[Available data]

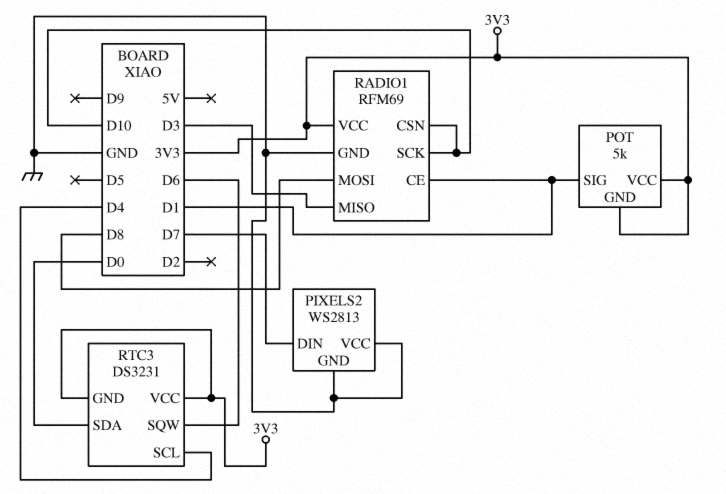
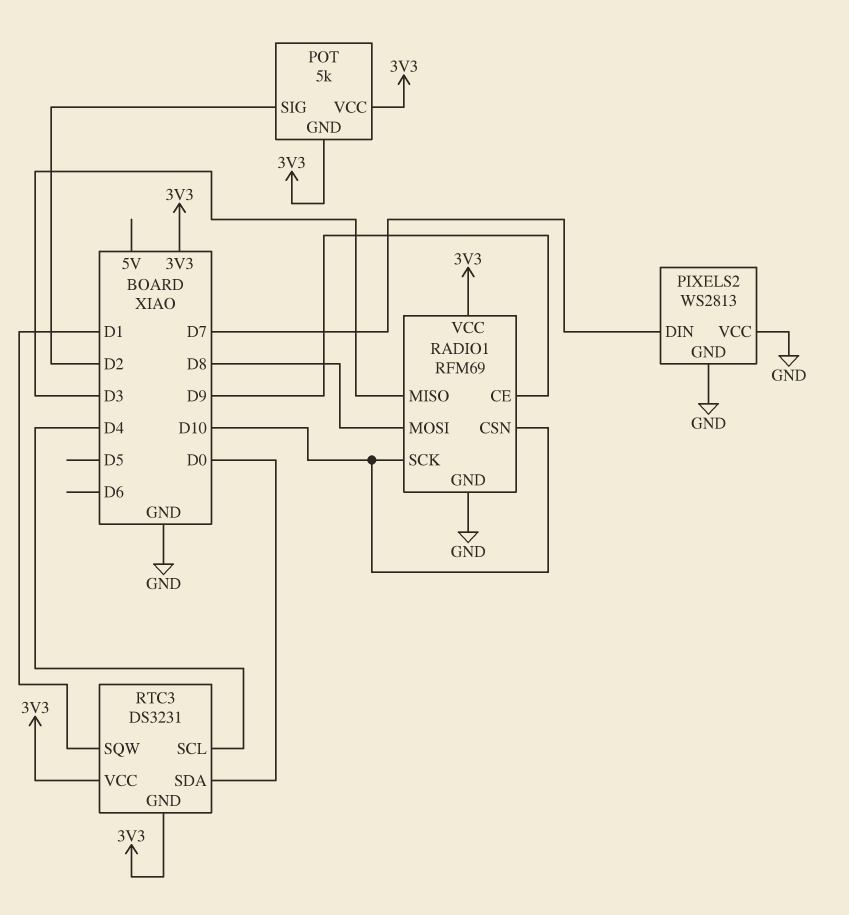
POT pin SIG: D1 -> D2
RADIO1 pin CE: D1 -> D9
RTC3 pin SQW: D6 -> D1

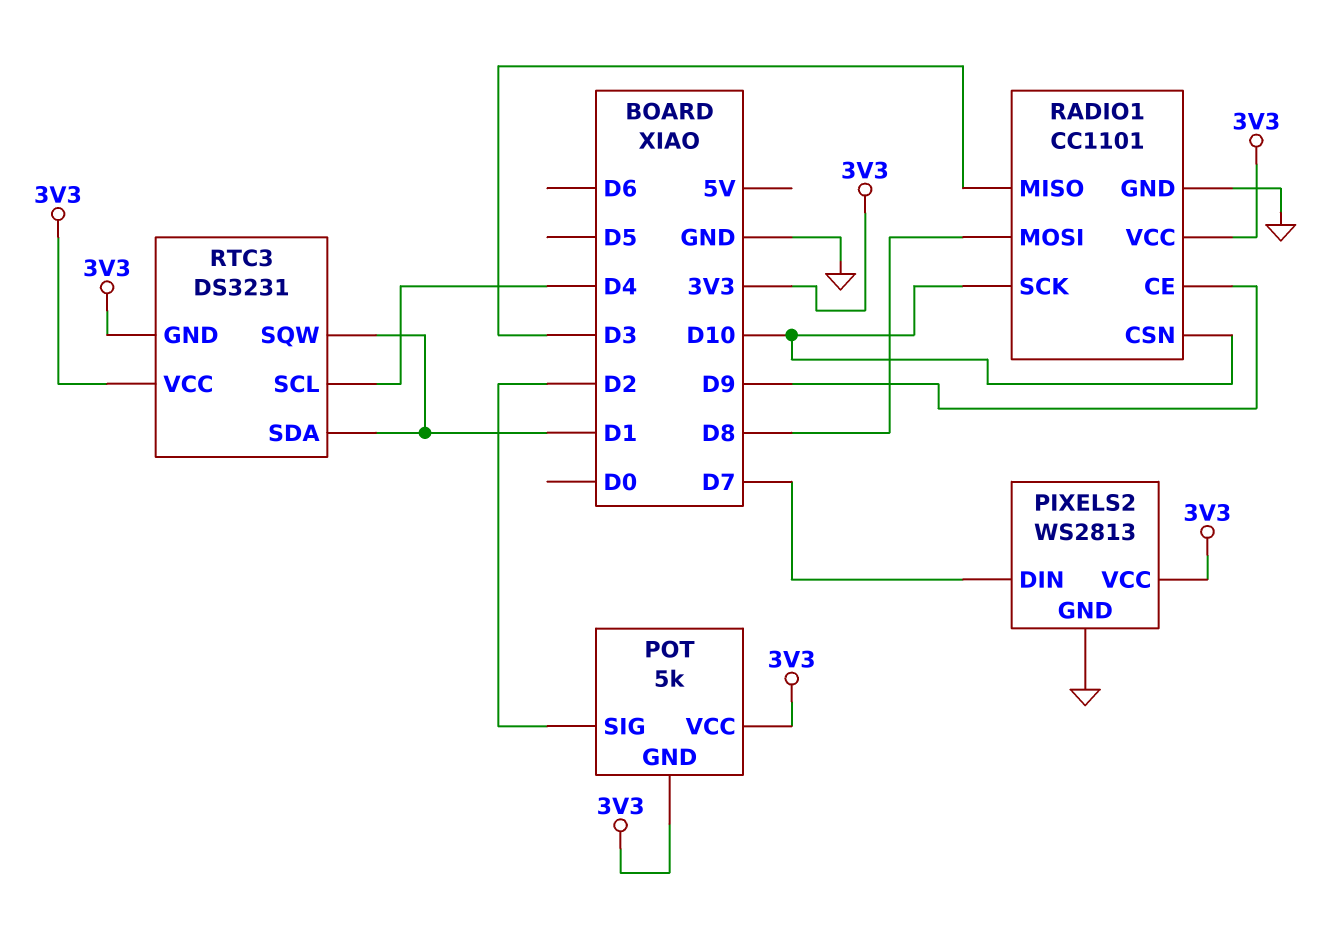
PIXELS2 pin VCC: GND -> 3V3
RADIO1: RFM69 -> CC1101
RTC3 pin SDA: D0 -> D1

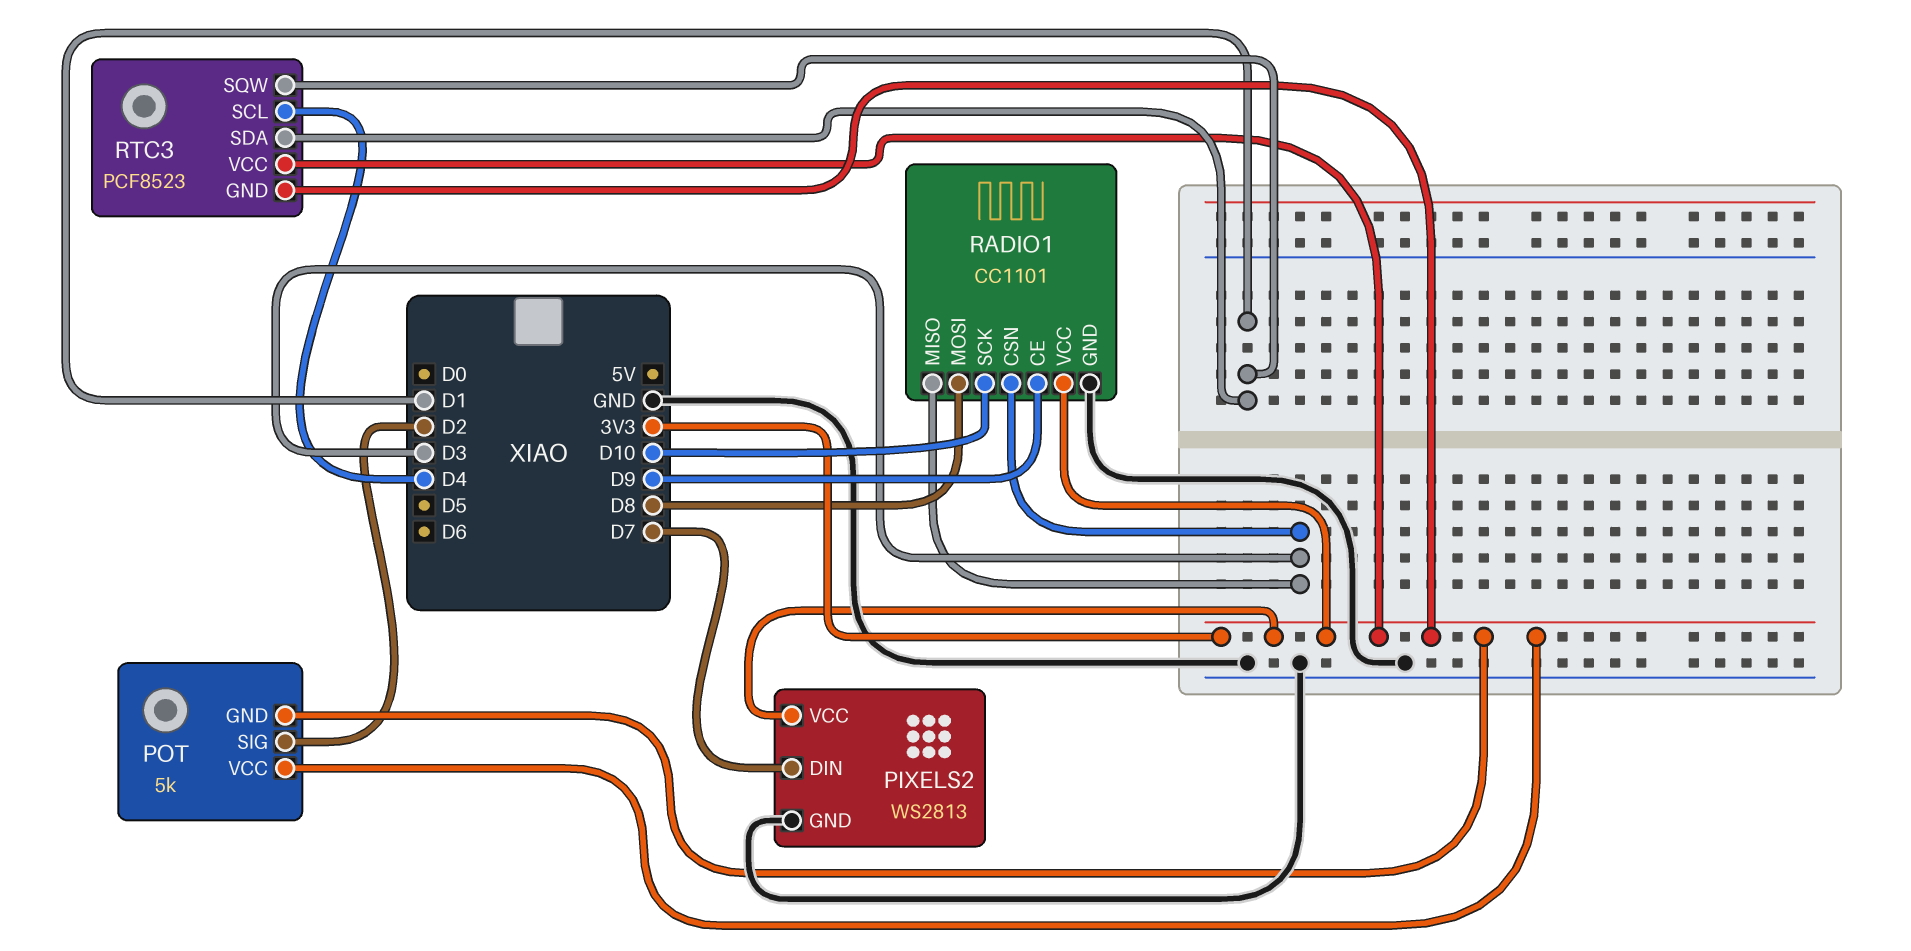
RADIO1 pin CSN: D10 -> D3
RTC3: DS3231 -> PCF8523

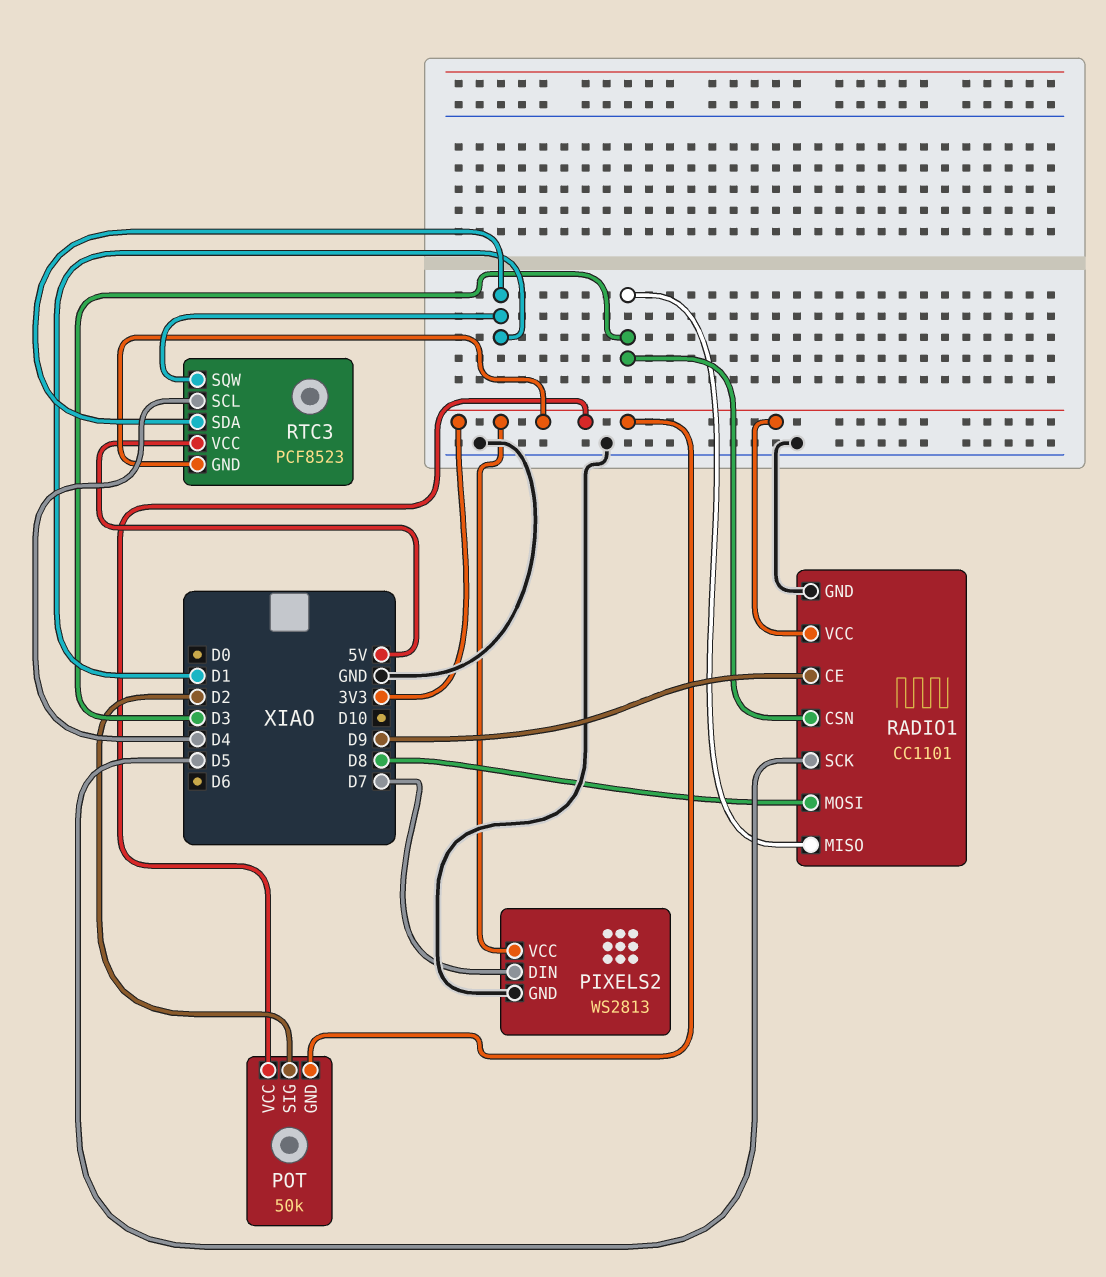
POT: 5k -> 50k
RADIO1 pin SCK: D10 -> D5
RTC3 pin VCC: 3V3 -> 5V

[/Available data]
[Available data]

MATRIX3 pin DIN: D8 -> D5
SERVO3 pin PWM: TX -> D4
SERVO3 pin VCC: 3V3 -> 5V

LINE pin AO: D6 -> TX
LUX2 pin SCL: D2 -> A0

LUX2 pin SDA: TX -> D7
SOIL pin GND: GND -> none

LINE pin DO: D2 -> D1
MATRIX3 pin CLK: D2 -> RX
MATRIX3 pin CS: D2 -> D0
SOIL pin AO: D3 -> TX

[/Available data]

> **About this exercise**
Retype only this portion of the data above: the line containing "LUX2 pin SCL: D2 -> A0", the line containing "SOIL pin AO: D3 -> TX", and all lines between them, exactly.

> **Problem solution**
LUX2 pin SCL: D2 -> A0

LUX2 pin SDA: TX -> D7
SOIL pin GND: GND -> none

LINE pin DO: D2 -> D1
MATRIX3 pin CLK: D2 -> RX
MATRIX3 pin CS: D2 -> D0
SOIL pin AO: D3 -> TX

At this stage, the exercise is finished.